> [TASK INSTRUCTIONS]:
Find the line below with "C9: 15nF (GND, STAT) -> 15nF (GND, VSW)". Print it and every line after it exactly, through the last line, leaving out the pictures.

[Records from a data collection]
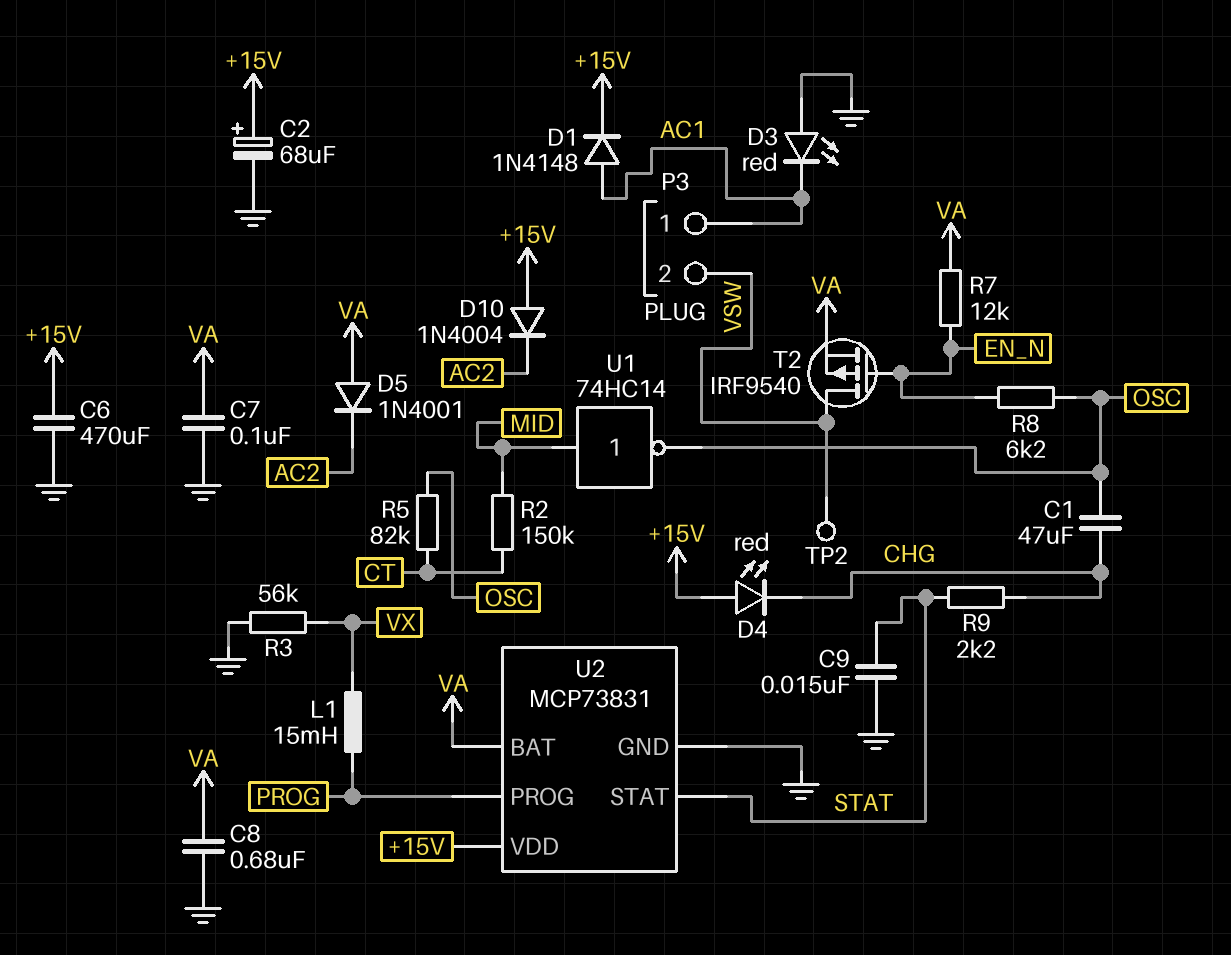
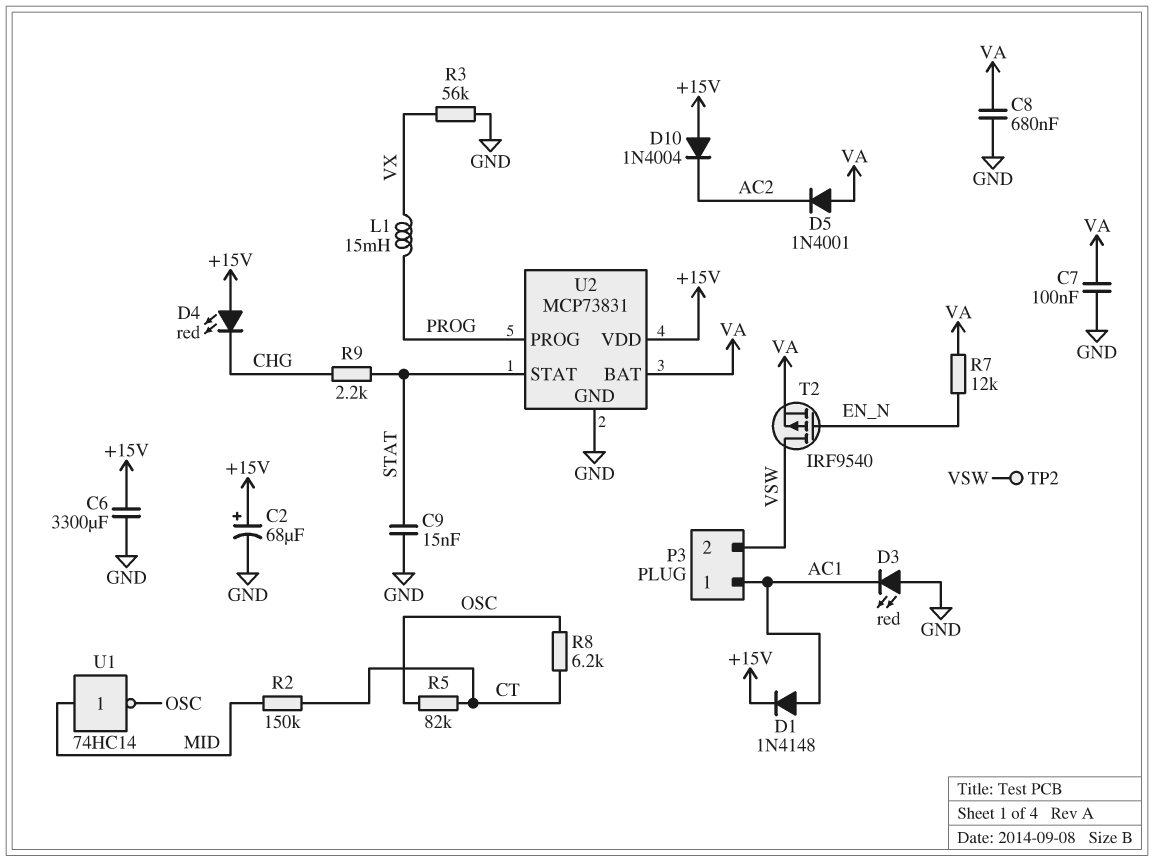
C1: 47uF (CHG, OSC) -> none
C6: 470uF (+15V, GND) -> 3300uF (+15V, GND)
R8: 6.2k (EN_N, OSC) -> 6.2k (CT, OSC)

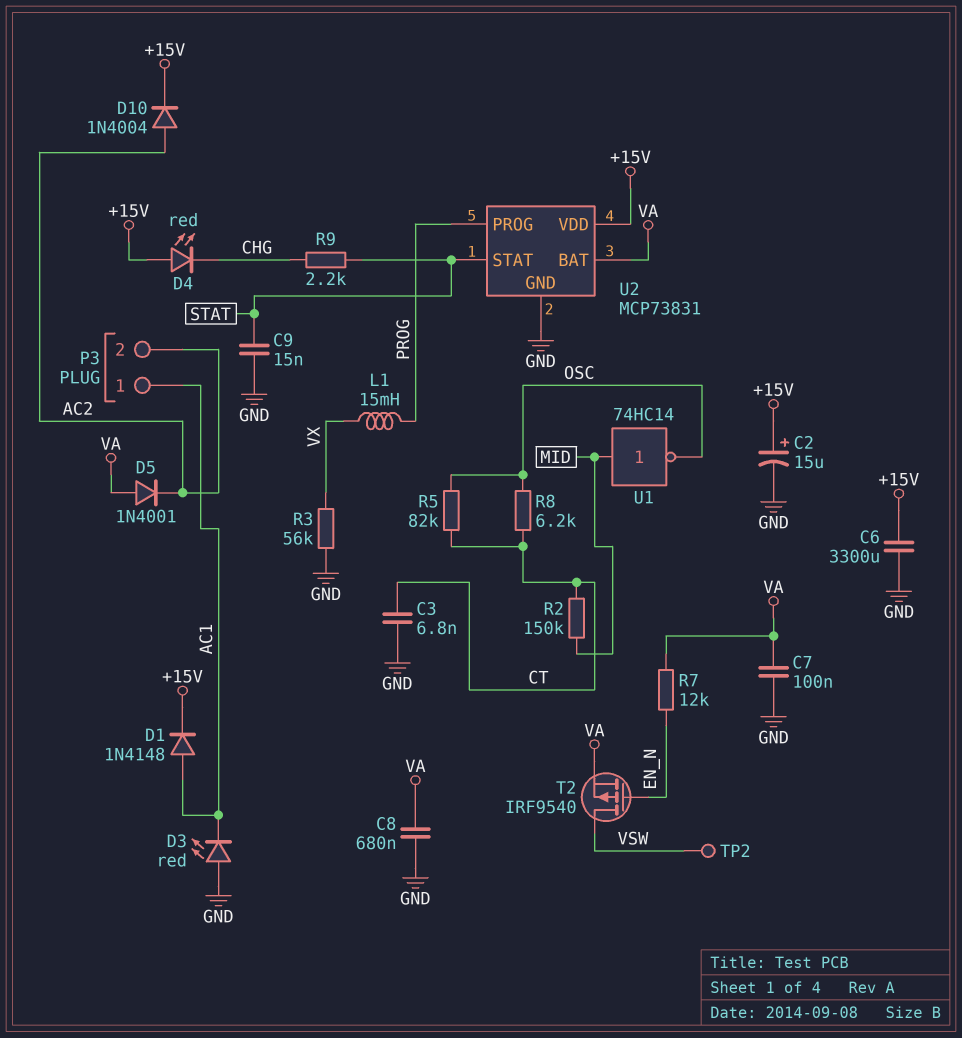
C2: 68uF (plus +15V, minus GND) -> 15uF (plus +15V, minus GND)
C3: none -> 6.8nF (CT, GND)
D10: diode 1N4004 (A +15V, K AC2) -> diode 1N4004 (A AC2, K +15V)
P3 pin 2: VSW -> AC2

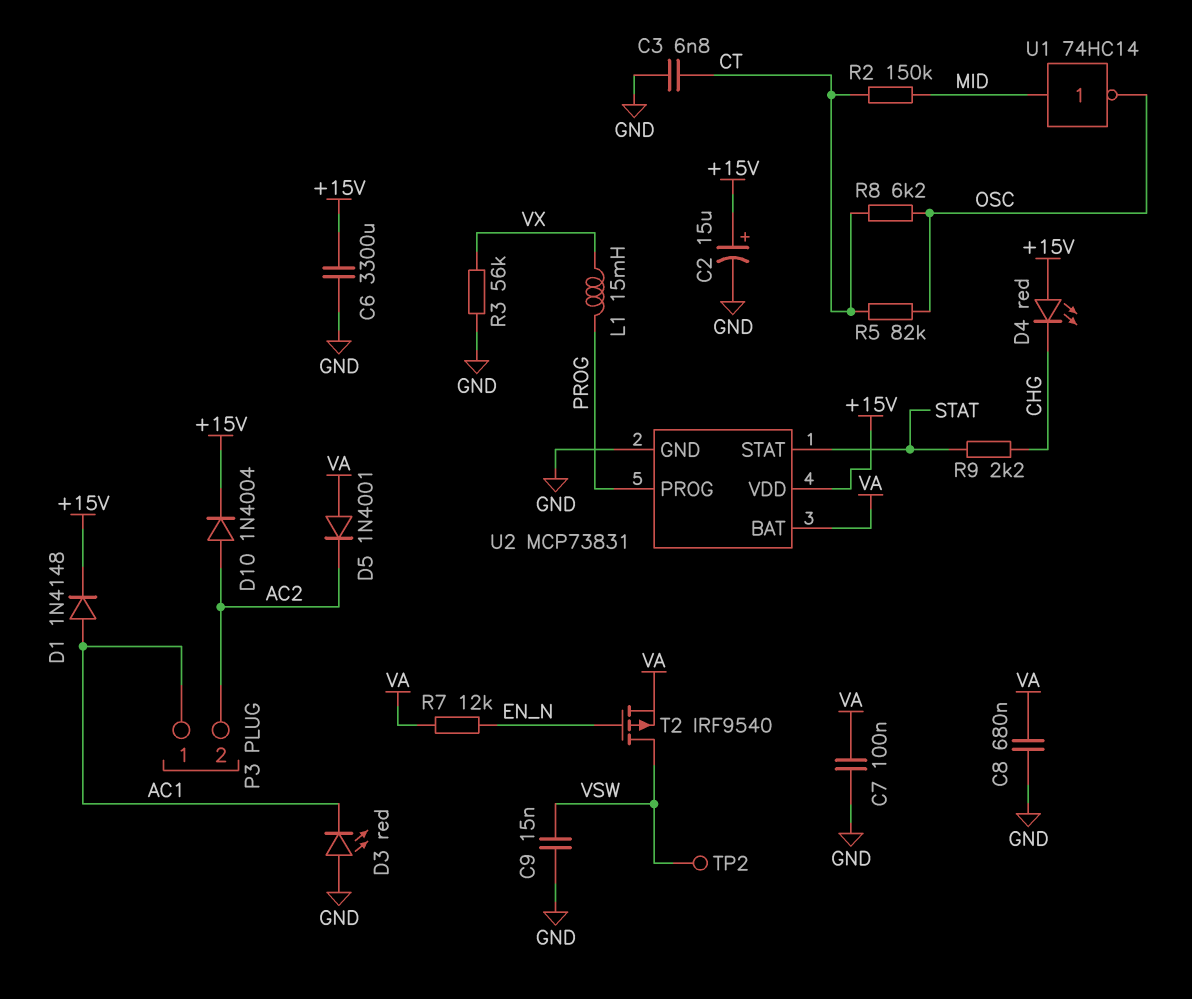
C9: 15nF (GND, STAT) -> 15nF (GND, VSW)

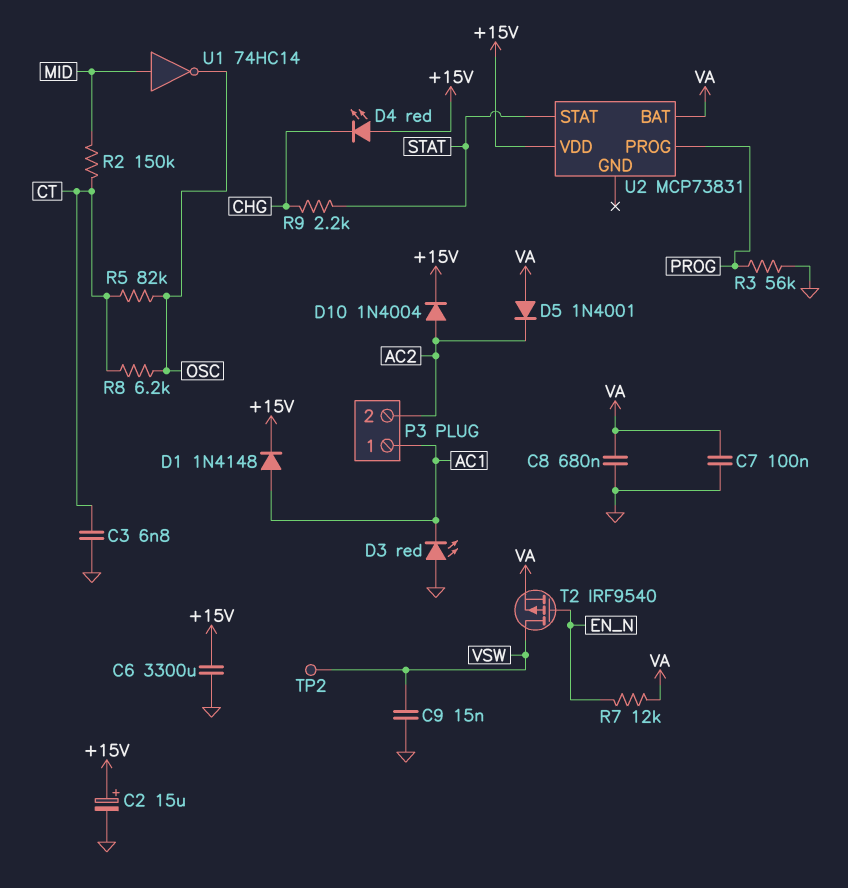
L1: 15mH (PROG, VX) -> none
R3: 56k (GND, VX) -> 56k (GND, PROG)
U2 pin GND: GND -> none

> [RESPONSE AREA]:
C9: 15nF (GND, STAT) -> 15nF (GND, VSW)

L1: 15mH (PROG, VX) -> none
R3: 56k (GND, VX) -> 56k (GND, PROG)
U2 pin GND: GND -> none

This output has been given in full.